Stated exercise
From the rows below, pull out every line that contains the string "clef", treating uppercase and lowercase letters as distinct.

Information shown

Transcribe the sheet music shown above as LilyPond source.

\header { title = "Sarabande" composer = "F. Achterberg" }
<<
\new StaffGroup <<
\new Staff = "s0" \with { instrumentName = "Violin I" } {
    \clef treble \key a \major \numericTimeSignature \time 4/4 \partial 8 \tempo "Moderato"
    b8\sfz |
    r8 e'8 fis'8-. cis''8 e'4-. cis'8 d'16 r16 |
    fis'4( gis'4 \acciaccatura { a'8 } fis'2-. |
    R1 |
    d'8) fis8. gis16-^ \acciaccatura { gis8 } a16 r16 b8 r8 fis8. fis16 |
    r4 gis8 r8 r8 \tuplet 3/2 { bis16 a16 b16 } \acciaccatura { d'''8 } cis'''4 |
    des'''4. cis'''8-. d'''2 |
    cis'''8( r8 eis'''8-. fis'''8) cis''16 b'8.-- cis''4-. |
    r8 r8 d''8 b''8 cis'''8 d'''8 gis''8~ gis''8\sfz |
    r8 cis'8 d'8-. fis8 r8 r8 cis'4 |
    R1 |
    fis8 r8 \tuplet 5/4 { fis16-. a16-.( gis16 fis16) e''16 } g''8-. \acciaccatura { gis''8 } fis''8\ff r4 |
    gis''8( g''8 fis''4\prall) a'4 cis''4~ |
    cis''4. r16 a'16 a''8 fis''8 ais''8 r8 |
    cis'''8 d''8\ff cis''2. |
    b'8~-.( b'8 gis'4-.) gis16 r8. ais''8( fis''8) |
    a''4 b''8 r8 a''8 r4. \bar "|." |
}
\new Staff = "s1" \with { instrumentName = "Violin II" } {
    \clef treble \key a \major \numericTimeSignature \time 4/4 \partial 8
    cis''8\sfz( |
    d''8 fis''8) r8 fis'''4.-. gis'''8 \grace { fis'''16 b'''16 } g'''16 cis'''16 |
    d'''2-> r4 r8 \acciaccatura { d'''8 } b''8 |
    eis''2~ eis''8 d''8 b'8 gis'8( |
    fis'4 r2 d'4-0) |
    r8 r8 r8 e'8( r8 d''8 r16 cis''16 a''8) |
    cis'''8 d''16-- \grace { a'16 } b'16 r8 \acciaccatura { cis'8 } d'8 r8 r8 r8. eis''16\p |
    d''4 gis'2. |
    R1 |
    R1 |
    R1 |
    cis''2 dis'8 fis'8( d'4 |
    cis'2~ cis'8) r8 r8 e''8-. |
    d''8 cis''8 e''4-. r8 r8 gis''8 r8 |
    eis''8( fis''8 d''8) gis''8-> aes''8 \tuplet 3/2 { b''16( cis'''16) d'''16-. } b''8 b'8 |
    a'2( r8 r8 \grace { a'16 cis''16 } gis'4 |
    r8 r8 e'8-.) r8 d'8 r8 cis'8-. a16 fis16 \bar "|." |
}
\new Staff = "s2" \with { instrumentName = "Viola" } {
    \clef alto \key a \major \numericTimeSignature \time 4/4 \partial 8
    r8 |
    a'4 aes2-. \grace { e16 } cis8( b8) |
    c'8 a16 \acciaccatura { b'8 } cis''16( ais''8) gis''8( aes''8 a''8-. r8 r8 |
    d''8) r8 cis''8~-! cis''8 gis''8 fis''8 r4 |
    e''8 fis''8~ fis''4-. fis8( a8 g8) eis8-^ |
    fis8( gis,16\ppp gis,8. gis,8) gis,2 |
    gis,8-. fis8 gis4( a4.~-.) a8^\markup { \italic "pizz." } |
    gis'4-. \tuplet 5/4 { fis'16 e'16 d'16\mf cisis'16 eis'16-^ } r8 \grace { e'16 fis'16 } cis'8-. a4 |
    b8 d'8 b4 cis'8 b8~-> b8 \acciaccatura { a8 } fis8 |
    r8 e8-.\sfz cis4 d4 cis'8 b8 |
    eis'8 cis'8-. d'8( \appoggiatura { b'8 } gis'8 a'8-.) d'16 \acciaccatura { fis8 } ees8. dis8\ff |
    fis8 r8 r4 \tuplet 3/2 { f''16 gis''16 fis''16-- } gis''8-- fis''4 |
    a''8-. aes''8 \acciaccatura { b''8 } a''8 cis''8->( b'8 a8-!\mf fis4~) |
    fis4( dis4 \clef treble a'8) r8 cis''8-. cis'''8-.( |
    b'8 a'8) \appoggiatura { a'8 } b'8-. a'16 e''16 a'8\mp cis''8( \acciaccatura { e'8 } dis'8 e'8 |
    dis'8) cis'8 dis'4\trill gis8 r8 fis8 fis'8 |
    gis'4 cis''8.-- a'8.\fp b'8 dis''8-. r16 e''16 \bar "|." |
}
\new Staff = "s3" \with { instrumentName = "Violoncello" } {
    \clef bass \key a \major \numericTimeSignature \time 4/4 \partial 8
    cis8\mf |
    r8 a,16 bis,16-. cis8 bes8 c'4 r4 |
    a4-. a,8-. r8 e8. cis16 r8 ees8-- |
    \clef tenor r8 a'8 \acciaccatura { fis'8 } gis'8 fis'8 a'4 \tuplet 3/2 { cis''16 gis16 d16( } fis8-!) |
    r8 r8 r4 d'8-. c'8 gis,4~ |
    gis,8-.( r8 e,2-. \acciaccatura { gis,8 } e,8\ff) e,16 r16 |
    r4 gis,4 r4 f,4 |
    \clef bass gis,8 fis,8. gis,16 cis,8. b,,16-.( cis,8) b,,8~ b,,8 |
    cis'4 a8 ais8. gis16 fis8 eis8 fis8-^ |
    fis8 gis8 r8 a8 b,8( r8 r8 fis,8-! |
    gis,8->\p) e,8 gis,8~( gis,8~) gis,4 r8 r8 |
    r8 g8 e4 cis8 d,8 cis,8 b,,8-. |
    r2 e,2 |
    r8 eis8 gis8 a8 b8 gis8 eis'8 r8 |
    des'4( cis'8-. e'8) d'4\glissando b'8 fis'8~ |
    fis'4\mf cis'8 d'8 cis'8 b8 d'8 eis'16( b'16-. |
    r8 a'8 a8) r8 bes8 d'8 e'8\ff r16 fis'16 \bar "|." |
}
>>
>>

Answer to this problem
    \clef treble \key a \major \numericTimeSignature \time 4/4 \partial 8 \tempo "Moderato"
    \clef treble \key a \major \numericTimeSignature \time 4/4 \partial 8
    \clef alto \key a \major \numericTimeSignature \time 4/4 \partial 8
    fis4( dis4 \clef treble a'8) r8 cis''8-. cis'''8-.( |
    \clef bass \key a \major \numericTimeSignature \time 4/4 \partial 8
    \clef tenor r8 a'8 \acciaccatura { fis'8 } gis'8 fis'8 a'4 \tuplet 3/2 { cis''16 gis16 d16( } fis8-!) |
    \clef bass gis,8 fis,8. gis,16 cis,8. b,,16-.( cis,8) b,,8~ b,,8 |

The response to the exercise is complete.